Go through the lines below and copy each one that holds the string "cupcake".

**PROVIDED RECORDS:**
┄┄┄┄┄┄┄┄┄┄
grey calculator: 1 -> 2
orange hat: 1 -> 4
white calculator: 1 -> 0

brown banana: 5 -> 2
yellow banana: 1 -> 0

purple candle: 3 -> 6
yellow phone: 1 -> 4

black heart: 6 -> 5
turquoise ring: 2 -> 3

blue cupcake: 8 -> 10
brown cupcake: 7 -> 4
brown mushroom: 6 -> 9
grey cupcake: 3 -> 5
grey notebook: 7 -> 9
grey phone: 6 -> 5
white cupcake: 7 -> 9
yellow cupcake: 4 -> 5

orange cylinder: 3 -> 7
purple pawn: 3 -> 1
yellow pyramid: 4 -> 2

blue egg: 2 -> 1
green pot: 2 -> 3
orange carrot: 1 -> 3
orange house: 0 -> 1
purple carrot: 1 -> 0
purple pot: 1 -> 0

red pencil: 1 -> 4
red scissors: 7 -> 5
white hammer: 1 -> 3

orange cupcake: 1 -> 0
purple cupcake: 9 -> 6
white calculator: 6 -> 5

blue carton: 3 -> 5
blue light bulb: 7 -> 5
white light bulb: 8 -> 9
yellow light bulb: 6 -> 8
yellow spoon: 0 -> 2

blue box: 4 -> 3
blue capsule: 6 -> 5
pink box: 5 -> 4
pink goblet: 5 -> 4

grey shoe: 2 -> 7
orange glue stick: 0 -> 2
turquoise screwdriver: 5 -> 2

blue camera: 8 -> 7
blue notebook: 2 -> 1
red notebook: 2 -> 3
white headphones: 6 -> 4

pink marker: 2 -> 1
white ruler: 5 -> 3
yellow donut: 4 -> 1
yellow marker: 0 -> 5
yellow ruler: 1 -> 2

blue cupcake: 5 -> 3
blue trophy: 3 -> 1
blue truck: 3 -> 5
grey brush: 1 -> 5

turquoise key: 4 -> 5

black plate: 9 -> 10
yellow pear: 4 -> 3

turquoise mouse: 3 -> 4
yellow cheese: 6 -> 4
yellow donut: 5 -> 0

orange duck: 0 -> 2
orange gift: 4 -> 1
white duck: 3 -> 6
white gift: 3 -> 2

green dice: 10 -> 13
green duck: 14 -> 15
┄┄┄┄┄┄┄┄┄┄
**EXERCISE ANSWER:**
blue cupcake: 8 -> 10
brown cupcake: 7 -> 4
grey cupcake: 3 -> 5
white cupcake: 7 -> 9
yellow cupcake: 4 -> 5
orange cupcake: 1 -> 0
purple cupcake: 9 -> 6
blue cupcake: 5 -> 3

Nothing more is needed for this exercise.